═══ Material shown ═══
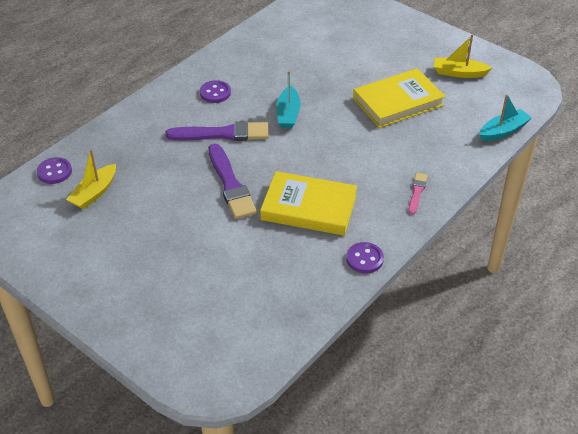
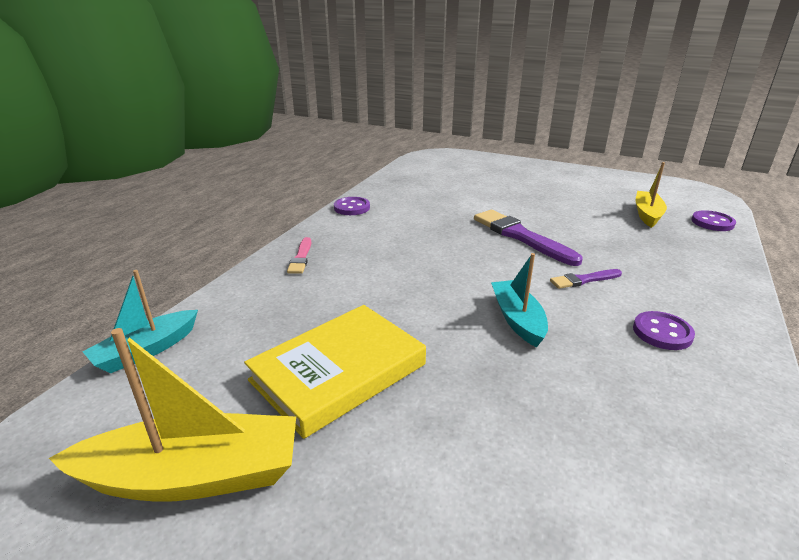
camera: 165 degrees right, 15 degrees down
purple brush [165,121,269,141] -> purple brush [550,269,622,289], size x0.52
yellow book [260,171,357,236] -> none
yellow boat [434,35,492,78] -> yellow boat [49,328,296,502], size x1.57

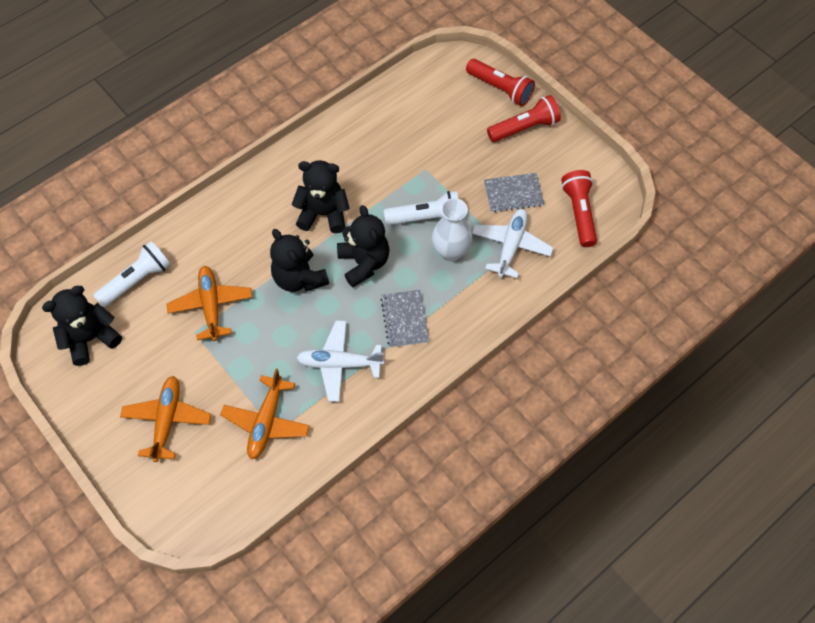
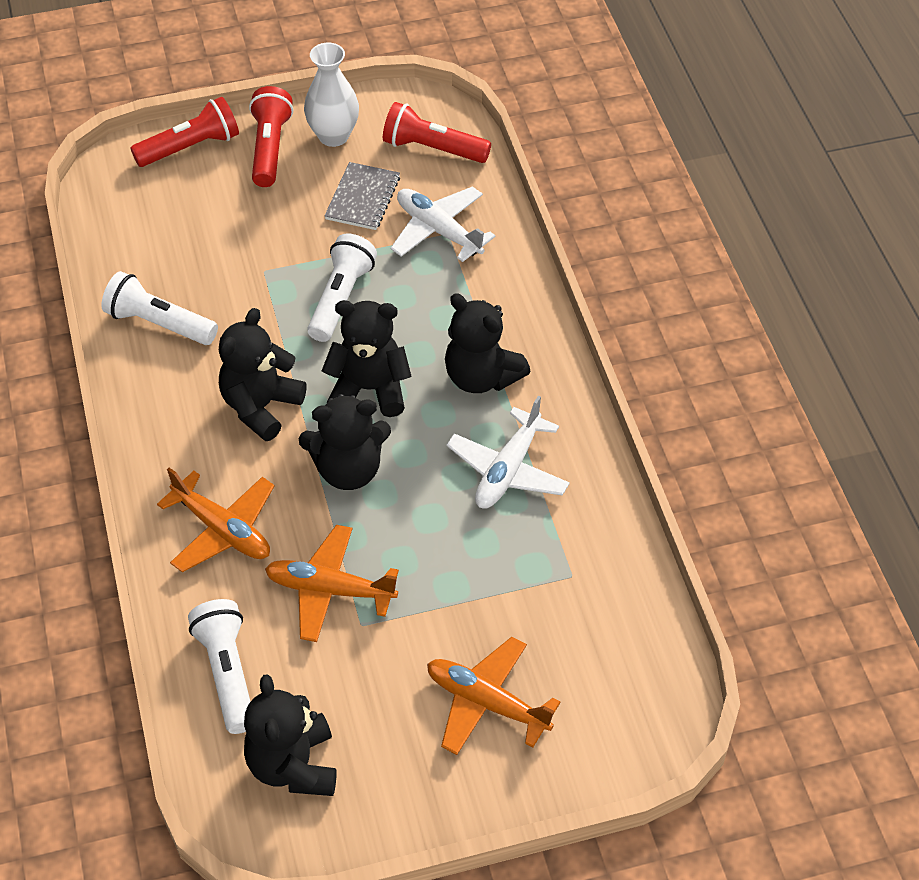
camera: 65 degrees left, 10 degrees down
orange plane [220,369,310,460] -> orange plane moved to [157,468,274,572]
grey notebook [380,290,429,348] -> black teddy bear [445,293,531,393]
white vase [432,198,473,261] -> white vase moved to [304,43,359,147]
none -> white flashlight [102,271,218,345]

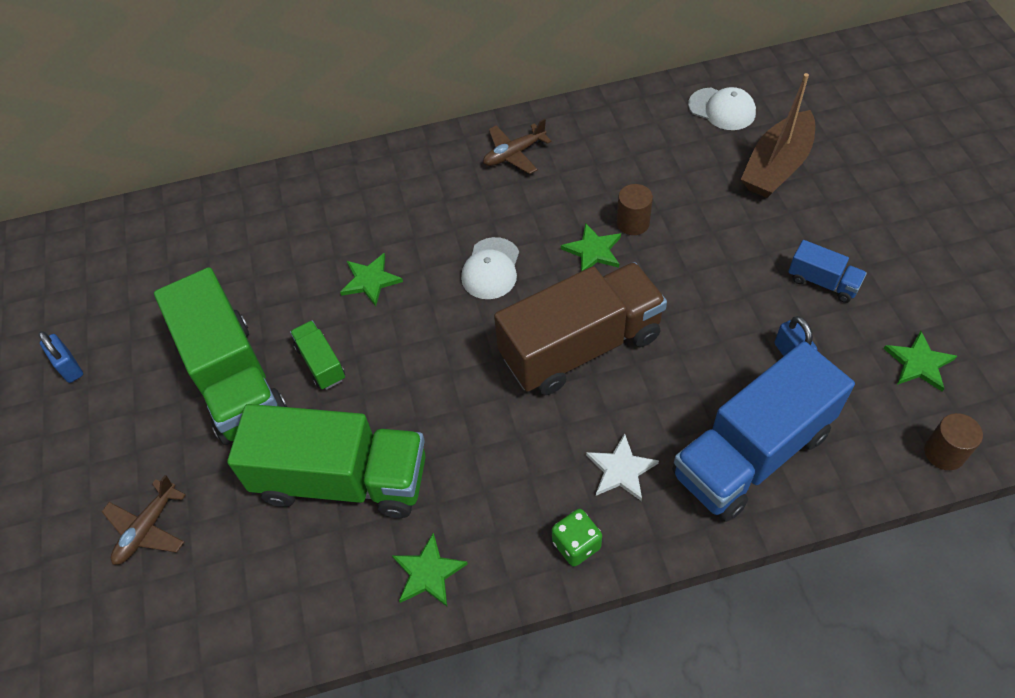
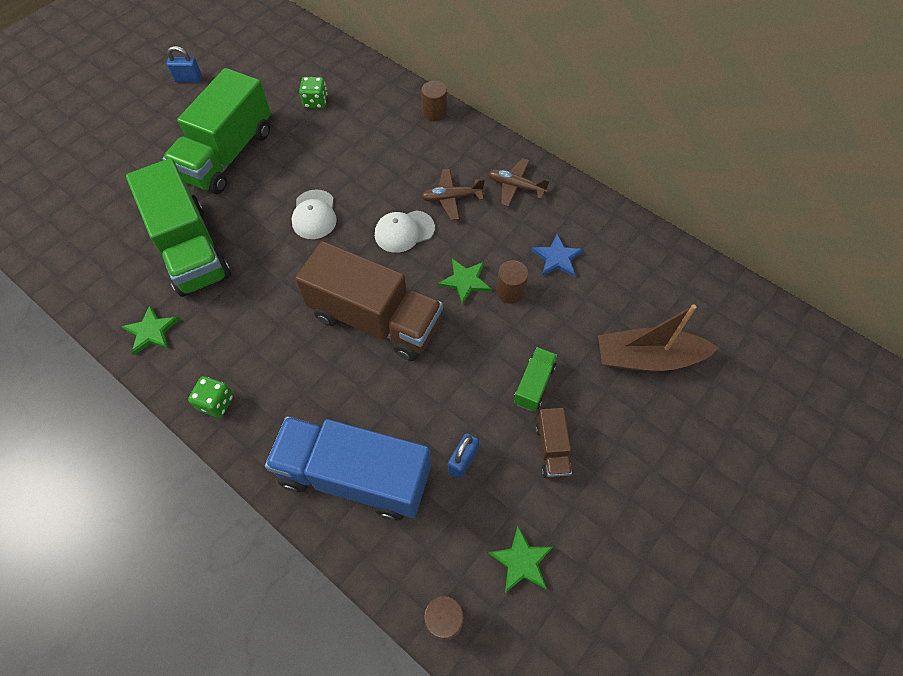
camera: 50 degrees right, 5 degrees up
blue padlock [39,331,83,383] -> blue padlock turned 75 degrees clockwise [167,46,202,83]
brown plane [102,475,186,565] -> brown plane moved to [421,169,485,220]
green truck [290,320,345,390] -> green truck moved to [514,347,557,411]
green star [340,253,403,306] -> none
white star [586,434,659,501] -> none
white cap [688,87,756,130] -> white cap moved to [292,189,337,239]
blue truck [788,240,867,303] -> brown truck [536,408,572,479]
none -> green dice [299,77,327,109]
none -> brown cylinder [421,81,447,121]
none -> blue star [531,234,584,277]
═══
An exact copy of all the entries is required, and it must contain no pictures.

camera: 165 degrees right, 15 degrees down
purple brush [165,121,269,141] -> purple brush [550,269,622,289], size x0.52
yellow book [260,171,357,236] -> none
yellow boat [434,35,492,78] -> yellow boat [49,328,296,502], size x1.57

camera: 65 degrees left, 10 degrees down
orange plane [220,369,310,460] -> orange plane moved to [157,468,274,572]
grey notebook [380,290,429,348] -> black teddy bear [445,293,531,393]
white vase [432,198,473,261] -> white vase moved to [304,43,359,147]
none -> white flashlight [102,271,218,345]

camera: 50 degrees right, 5 degrees up
blue padlock [39,331,83,383] -> blue padlock turned 75 degrees clockwise [167,46,202,83]
brown plane [102,475,186,565] -> brown plane moved to [421,169,485,220]
green truck [290,320,345,390] -> green truck moved to [514,347,557,411]
green star [340,253,403,306] -> none
white star [586,434,659,501] -> none
white cap [688,87,756,130] -> white cap moved to [292,189,337,239]
blue truck [788,240,867,303] -> brown truck [536,408,572,479]
none -> green dice [299,77,327,109]
none -> brown cylinder [421,81,447,121]
none -> blue star [531,234,584,277]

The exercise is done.